## WHAT YOU WILL DO:
Going line by line through the data below, how many lines contain the word "none"? Give only the number.
*** MATERIAL PROVIDED Section Begins ***
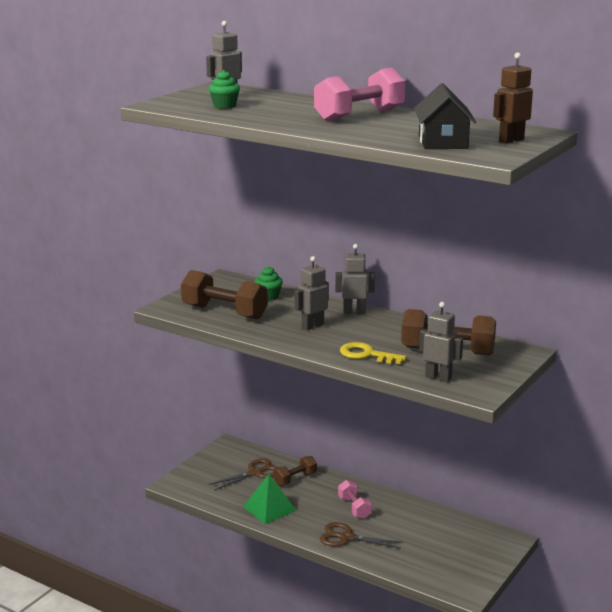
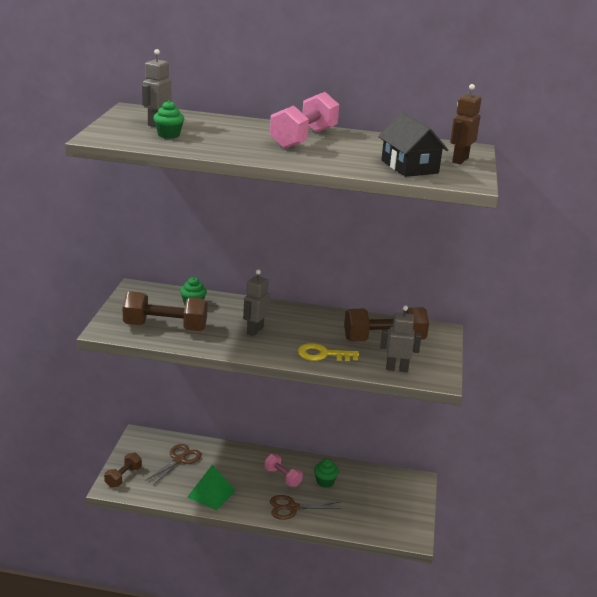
camera: 25 degrees left, 5 degrees up
(295, 479) = (217, 459): brown dumbbell -> brown dumbbell (123, 477)
(354, 312) = (279, 310): grey robot -> none
(398, 521) = (325, 482): none -> green cupcake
*** MATERIAL PROVIDED Section Ends ***
## RESULT:
2